» **TASK REQUIREMENTS**:
The answer should be a single number: how many lines of the entries below hold the word "yellow".

» **Extracted records**:
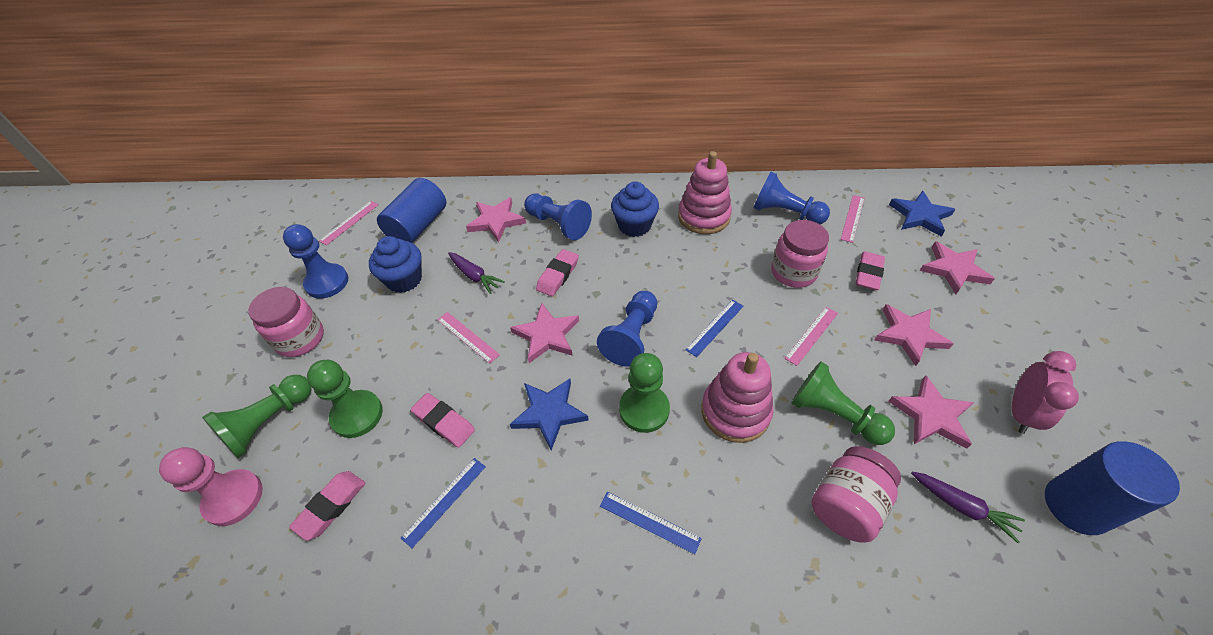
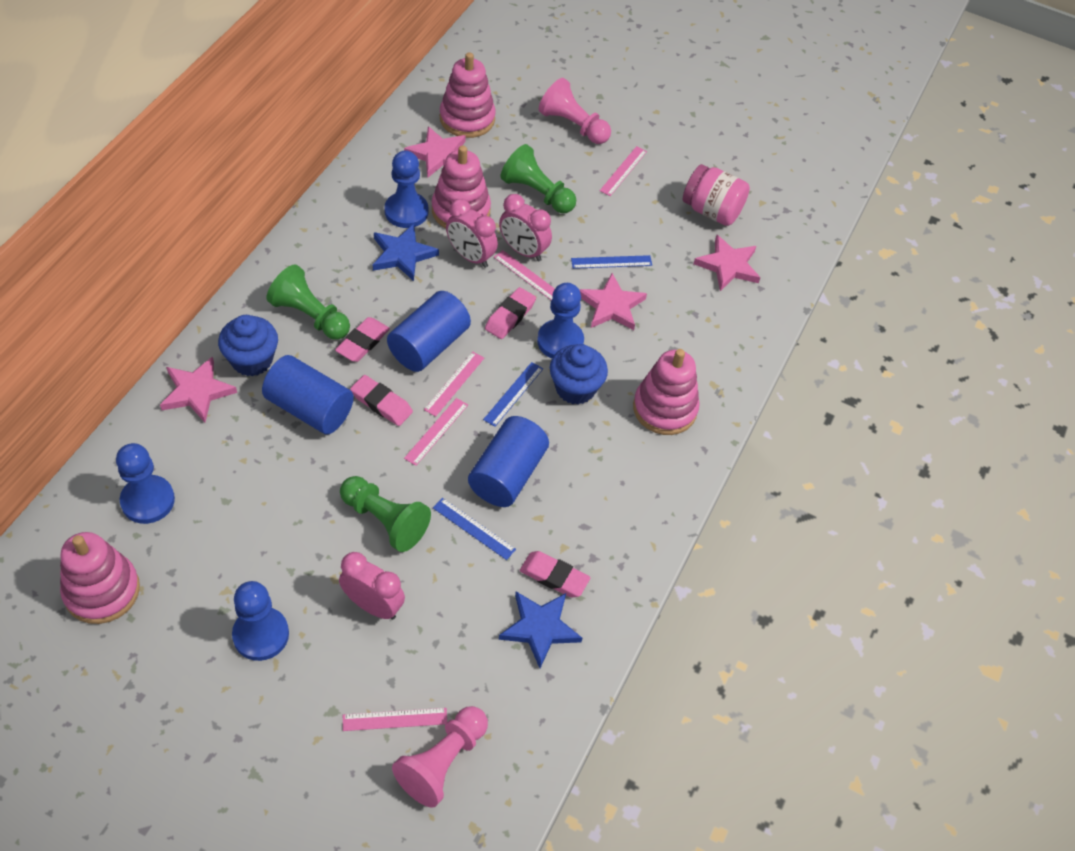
blue cylinder: 2 -> 3
green pawn: 4 -> 3
pink clock: 1 -> 3
pink jar: 3 -> 1
pink pawn: 1 -> 2
pink ruler: 4 -> 5
pink stacking toy: 2 -> 4
pink star: 5 -> 4
purple carrot: 2 -> 0

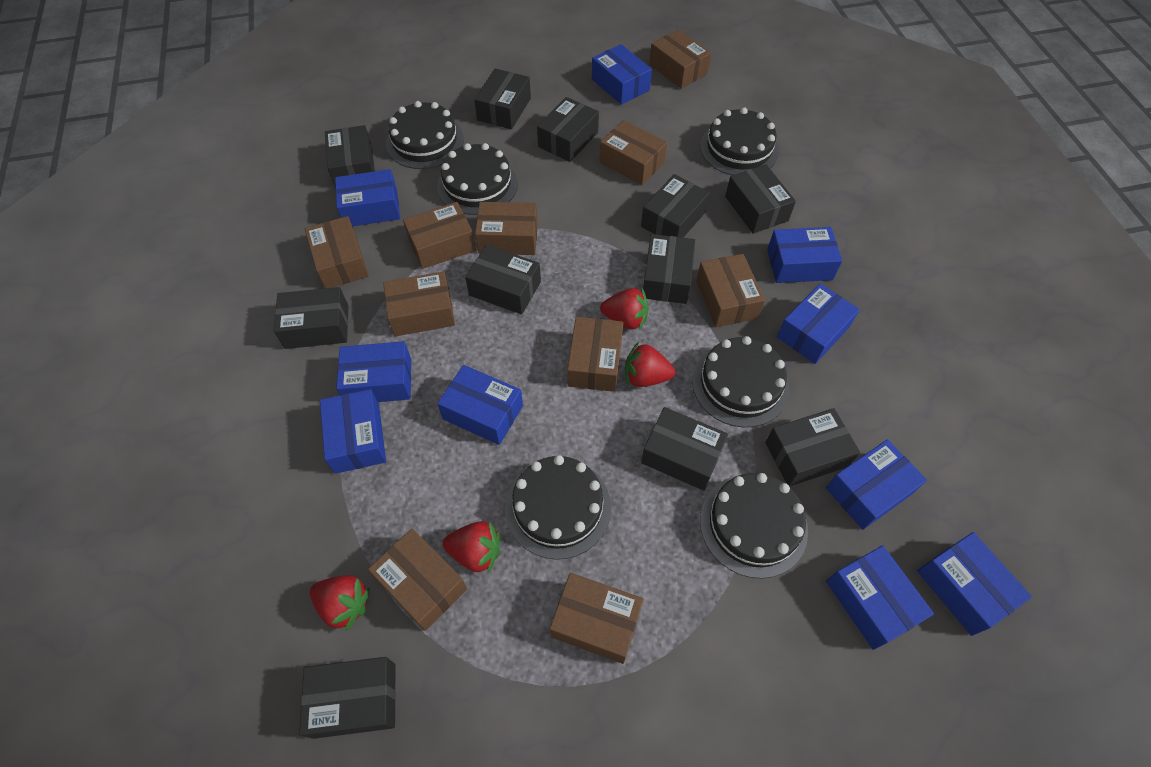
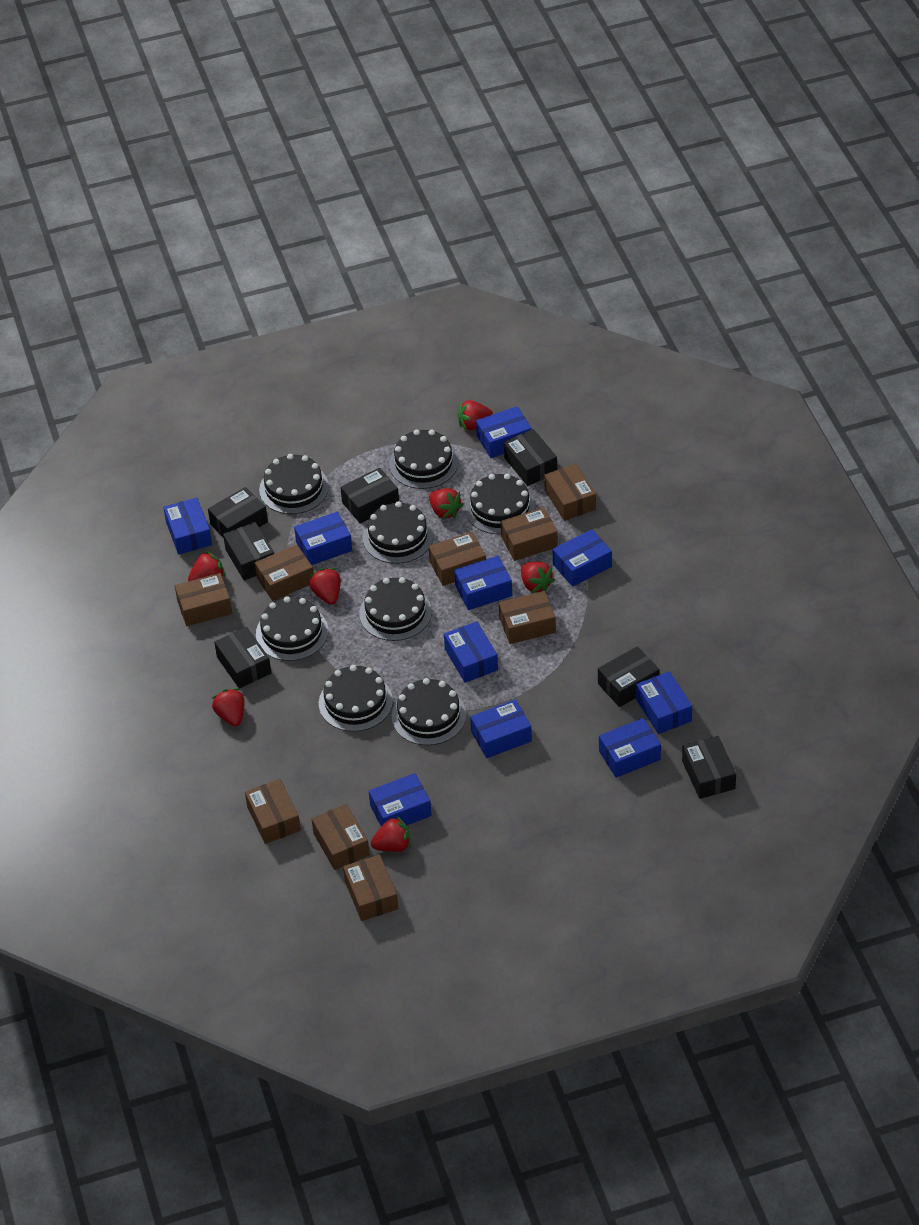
black box: 11 -> 7
black cake: 6 -> 8
brown box: 10 -> 9
red strawberry: 4 -> 7

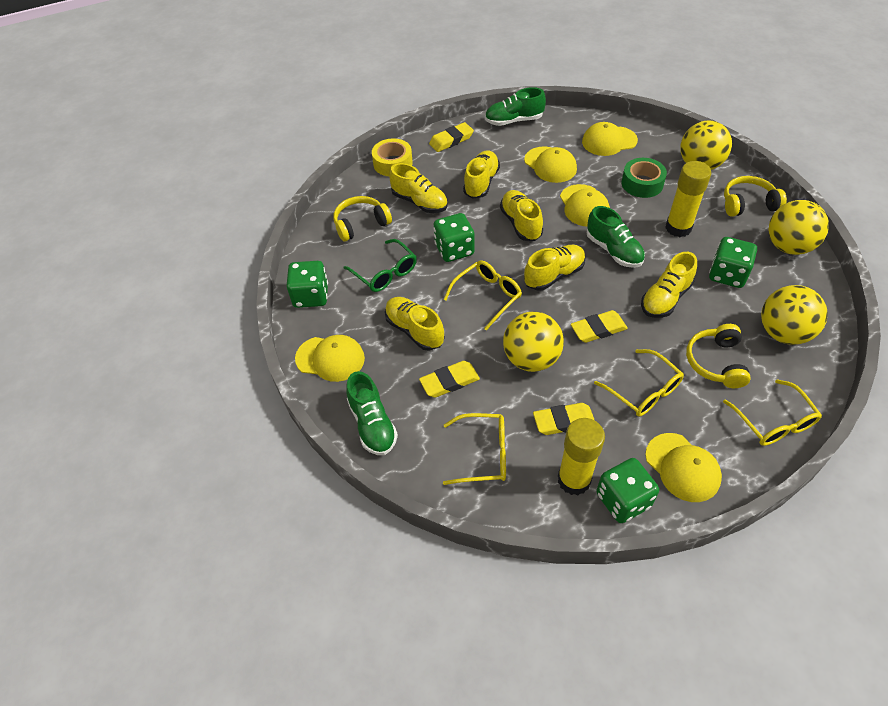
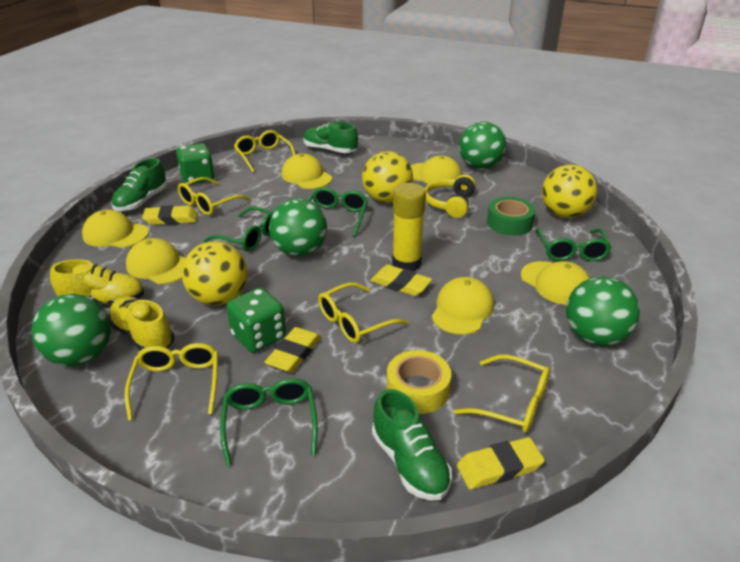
green ball: 0 -> 4
green dice: 4 -> 2
green glasses: 1 -> 4
yellow ball: 4 -> 3
yellow cap: 5 -> 6
yellow glasses: 4 -> 5
yellow glue stick: 2 -> 1
yellow headphones: 3 -> 1
yellow shoe: 6 -> 2

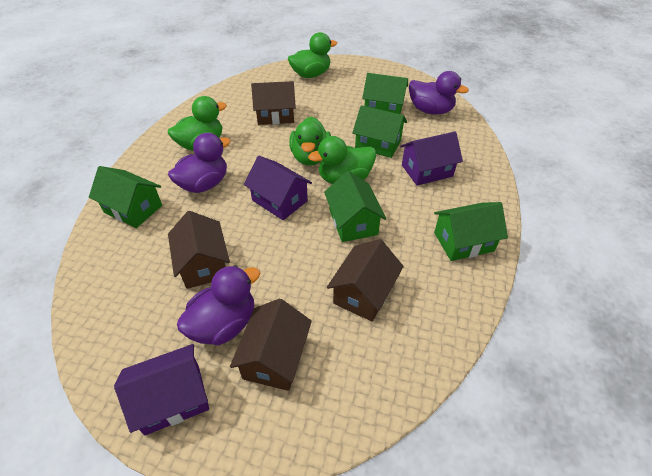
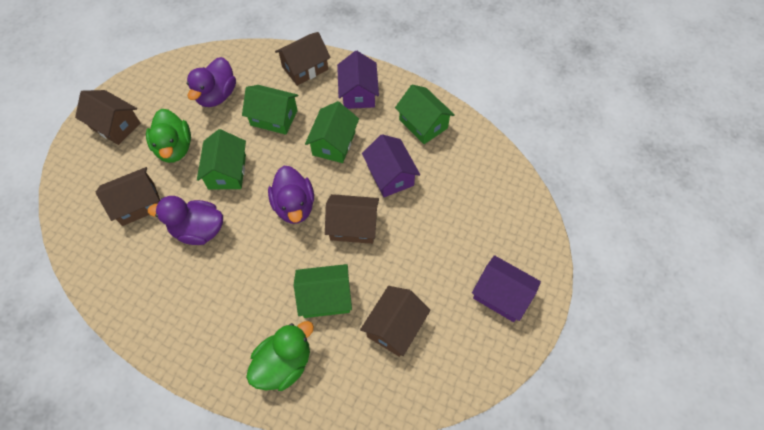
brown house: 4 -> 5
green duck: 4 -> 2

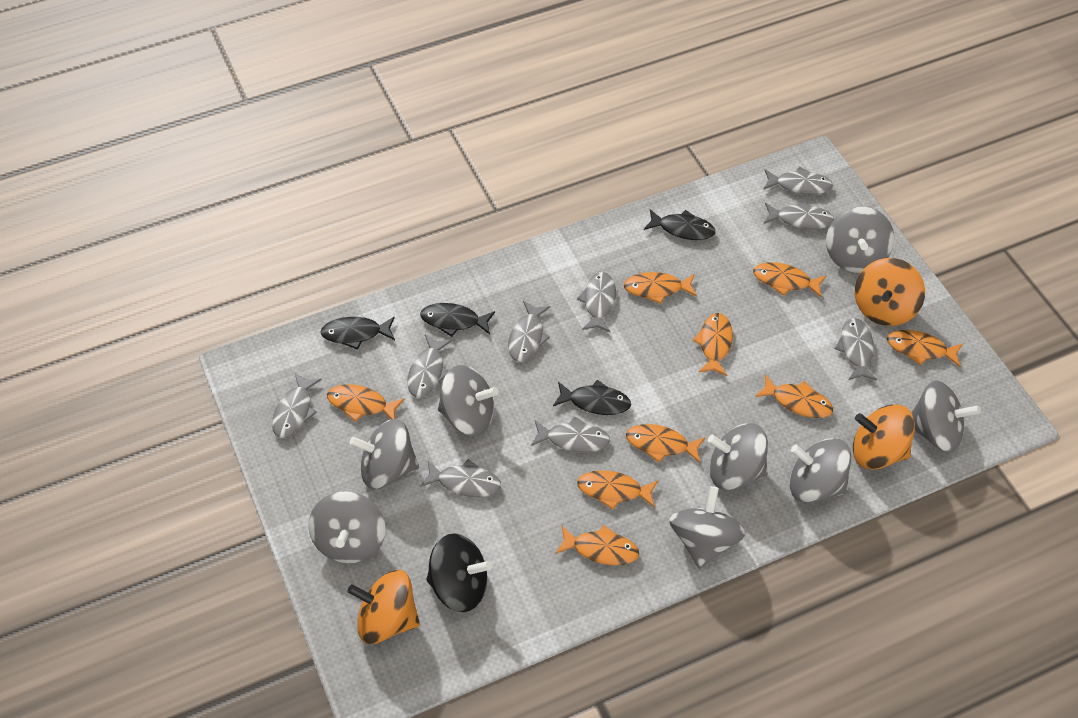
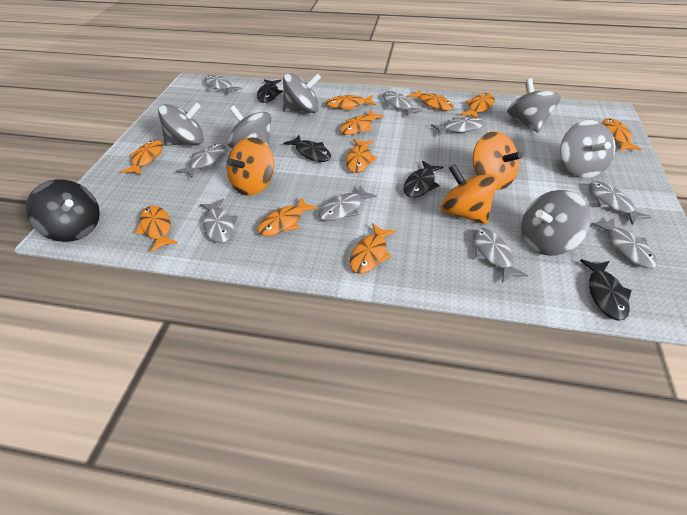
grey spinning top: 8 -> 6
orange fish: 9 -> 10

» **SOLUTION FOR THIS EXERCISE**:
6